*** Supplied material ***
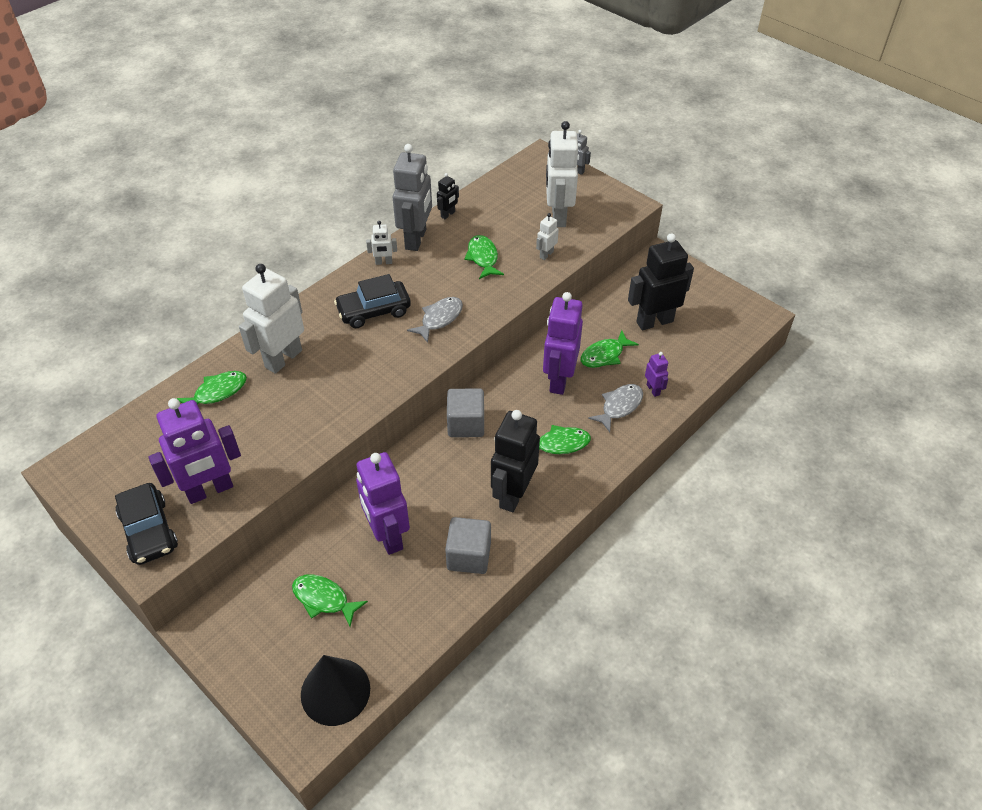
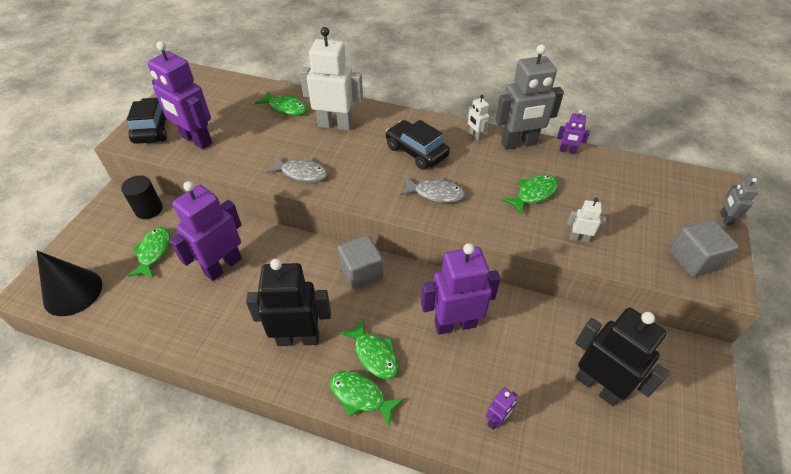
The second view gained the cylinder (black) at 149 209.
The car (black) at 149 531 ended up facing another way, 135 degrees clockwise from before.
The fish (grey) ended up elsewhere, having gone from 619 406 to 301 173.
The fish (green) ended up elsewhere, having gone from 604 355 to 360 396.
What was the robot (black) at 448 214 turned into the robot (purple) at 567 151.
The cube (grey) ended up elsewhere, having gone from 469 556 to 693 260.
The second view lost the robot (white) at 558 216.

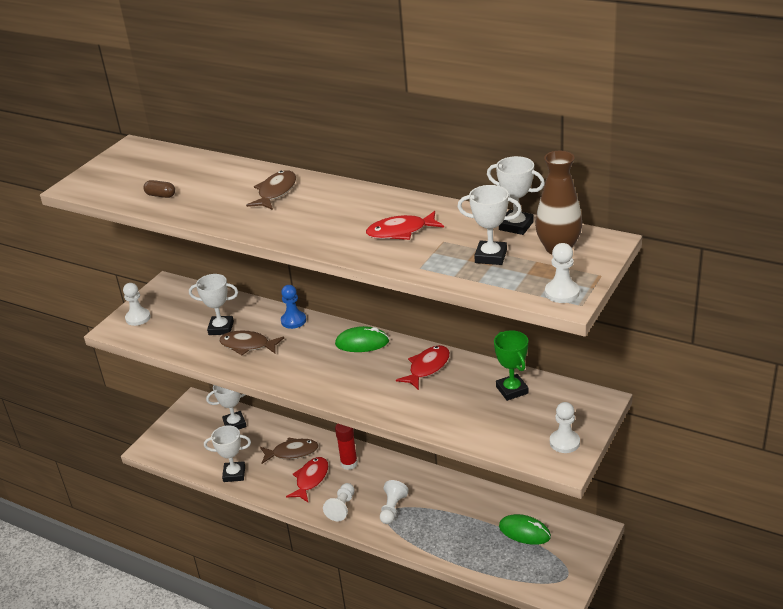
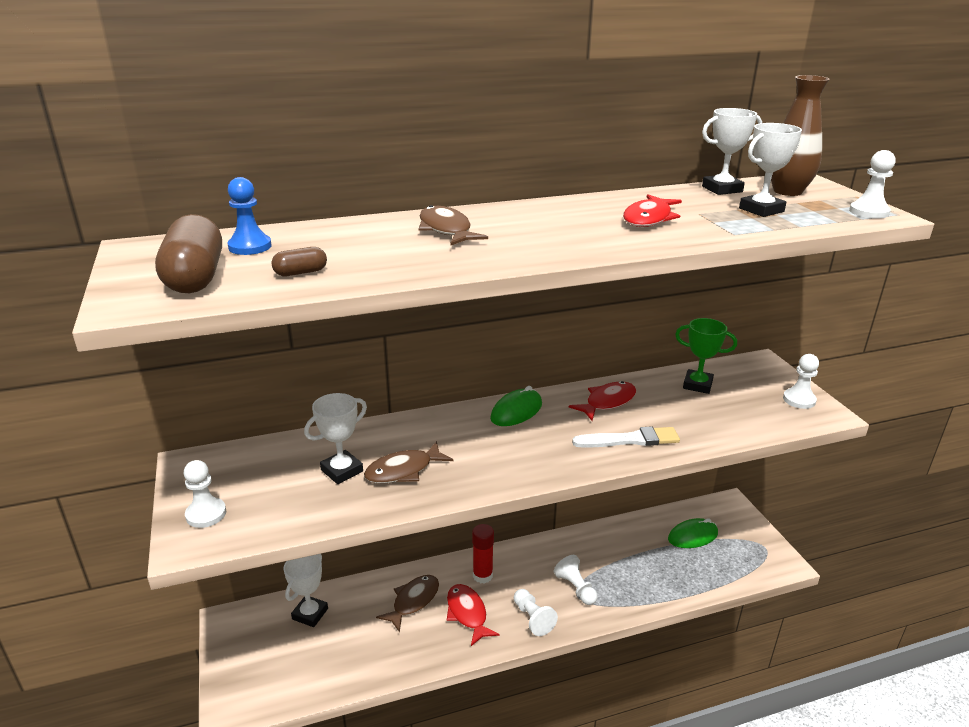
The second view gained the capsule (brown) at 195 277.
The pawn (blue) ended up elsewhere, having gone from 293 321 to 250 246.
The fish (red) at 427 368 ended up facing another way, 60 degrees clockwise from before.
The second view gained the brush (white) at 630 440.
The second view lost the trophy (white) at 234 474.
*** End of Supplied material ***
Copy each line from the data above that includes "lost".

● **Result below**
The second view lost the robot (white) at 558 216.
The second view lost the trophy (white) at 234 474.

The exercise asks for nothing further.